TASK REQUIREMENTS: Go through the records and show each line where the word "none" occurs.

*** RECORDS SHOWN

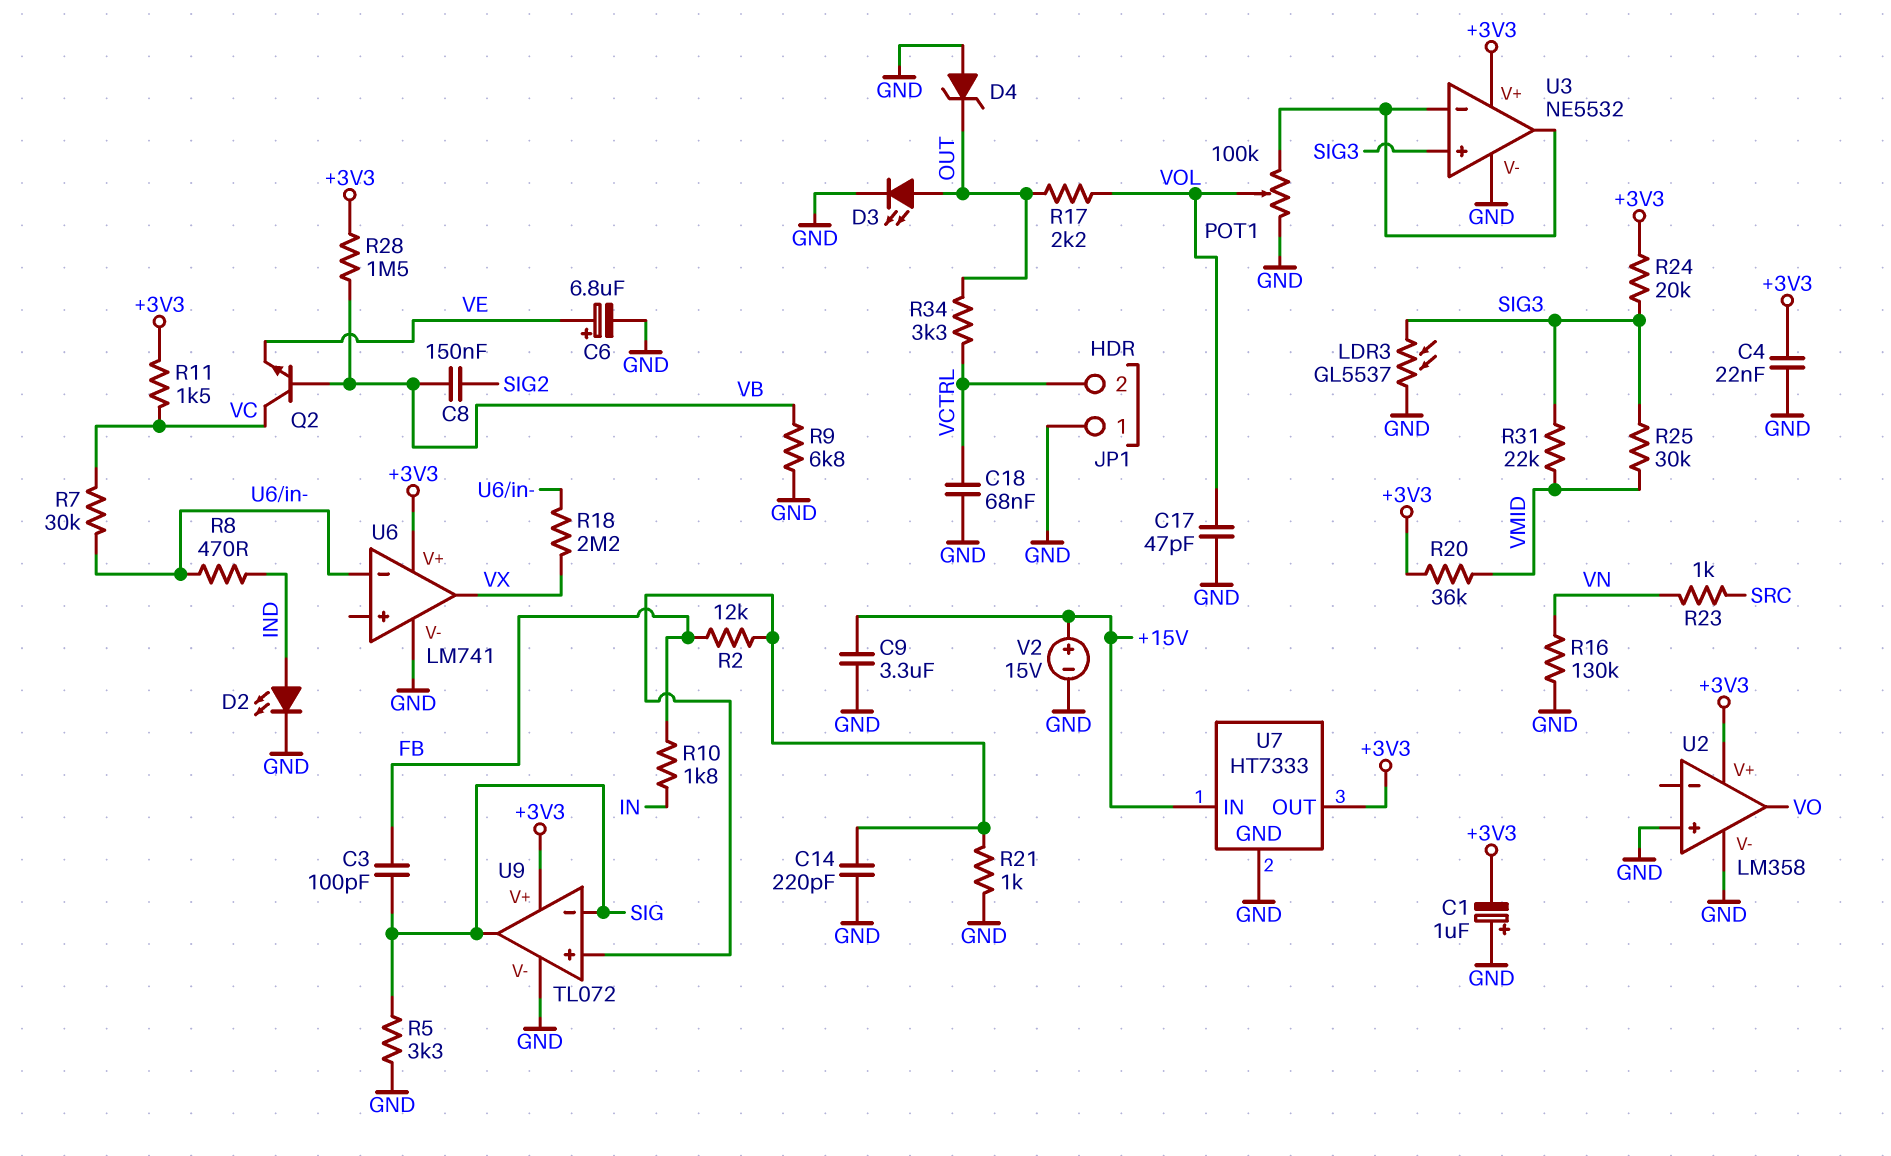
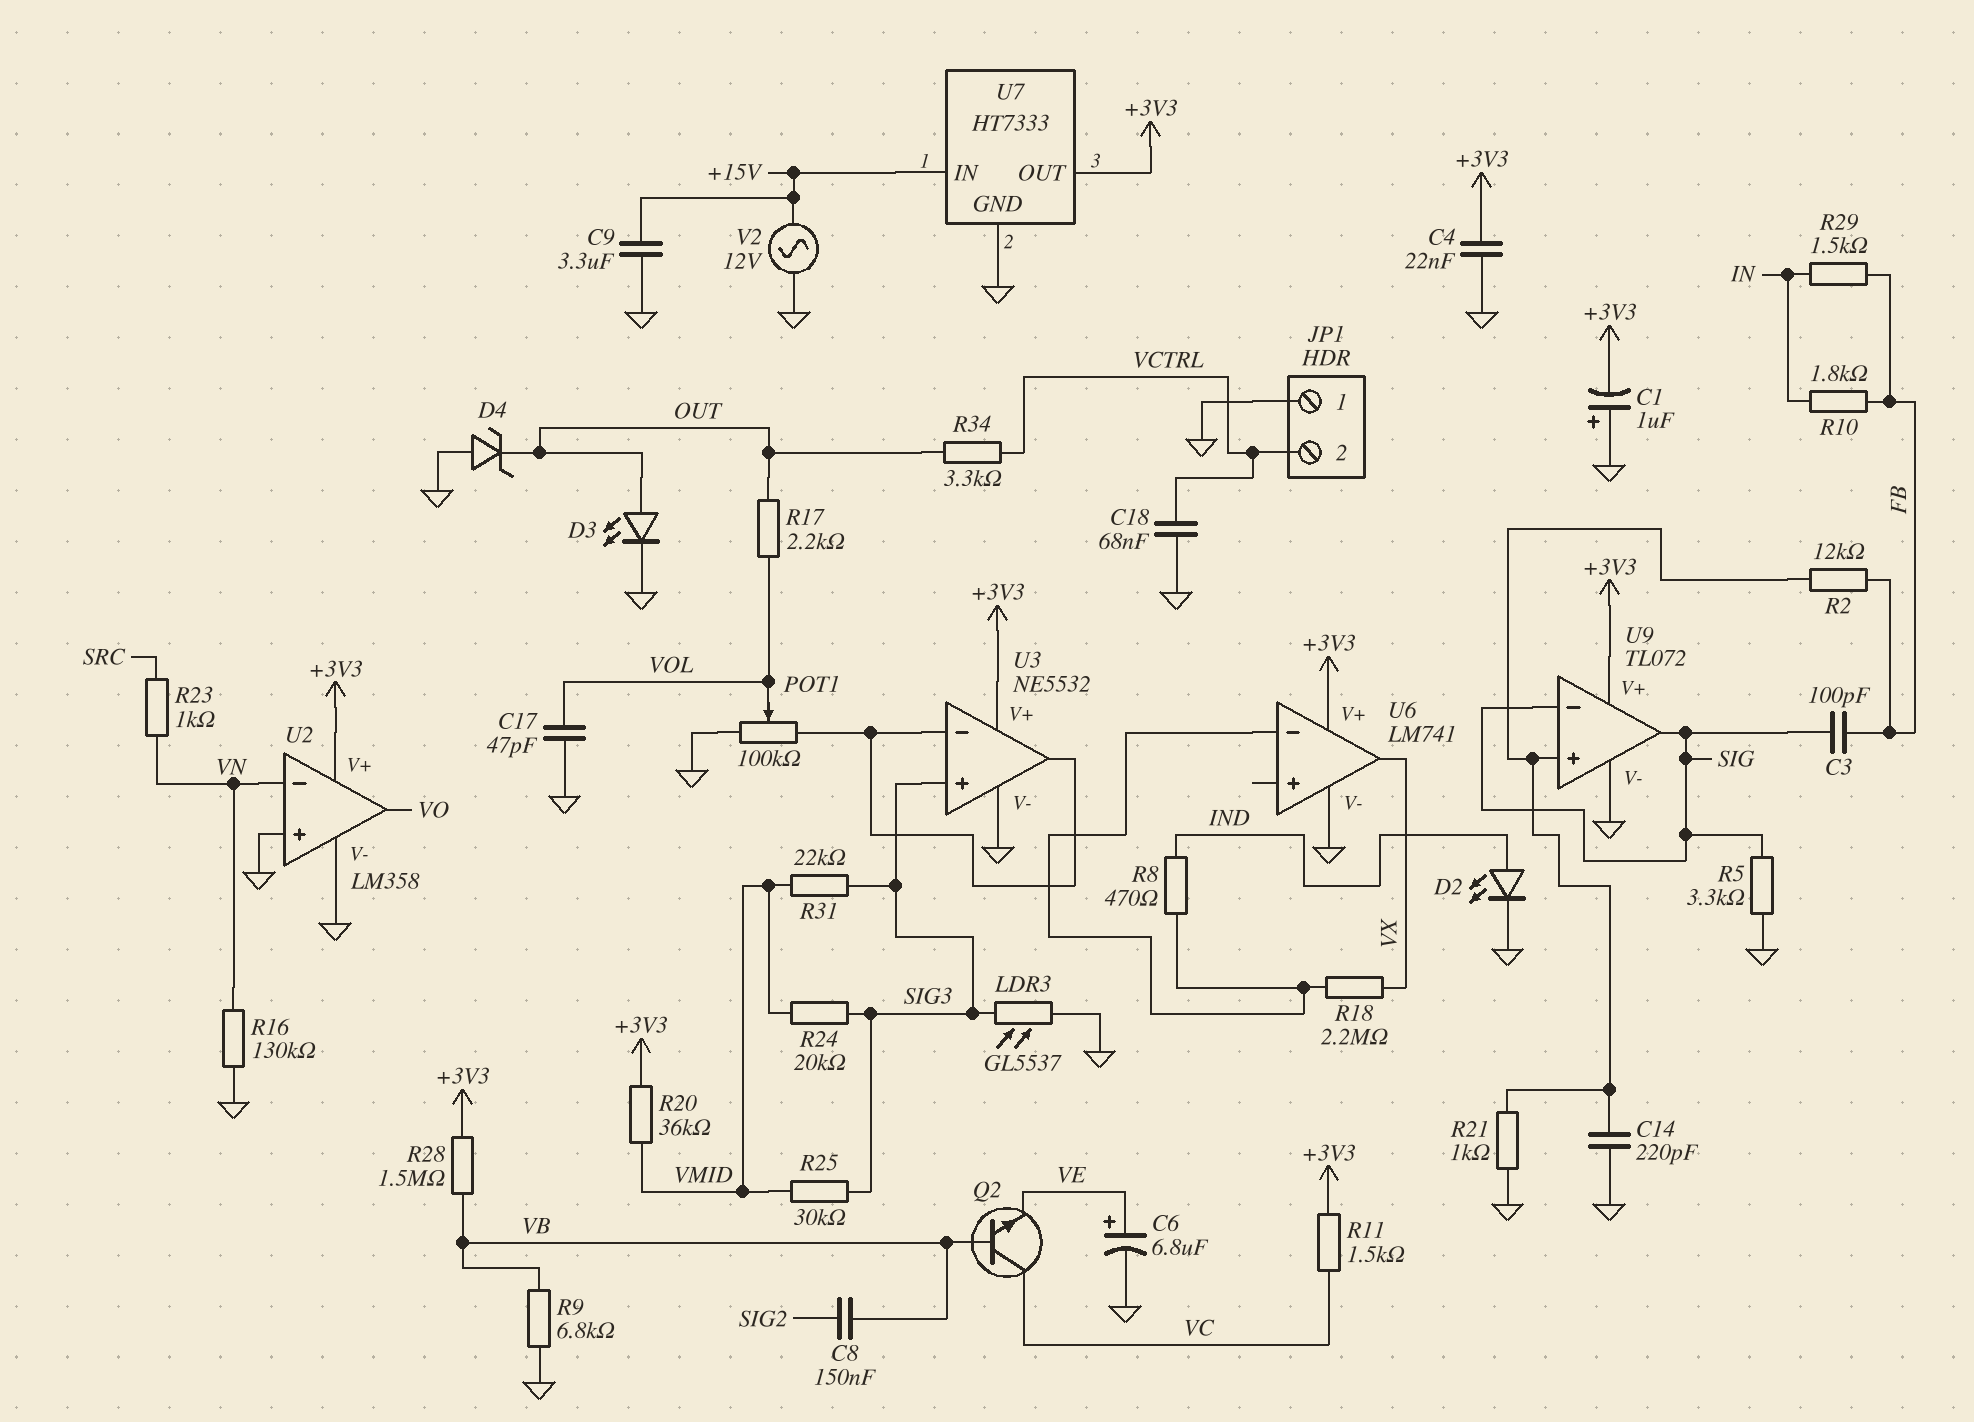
R7: 30k (U6/in-, VC) -> none
R24: 20k (+3V3, SIG3) -> 20k (SIG3, VMID)
R29: none -> 1.5k (FB, IN)
U2 pin in-: none -> VN
V2: 15V (plus +15V, minus GND) -> AC 12V (+15V, GND)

******

YOUR RESPONSE:
R7: 30k (U6/in-, VC) -> none
R29: none -> 1.5k (FB, IN)
U2 pin in-: none -> VN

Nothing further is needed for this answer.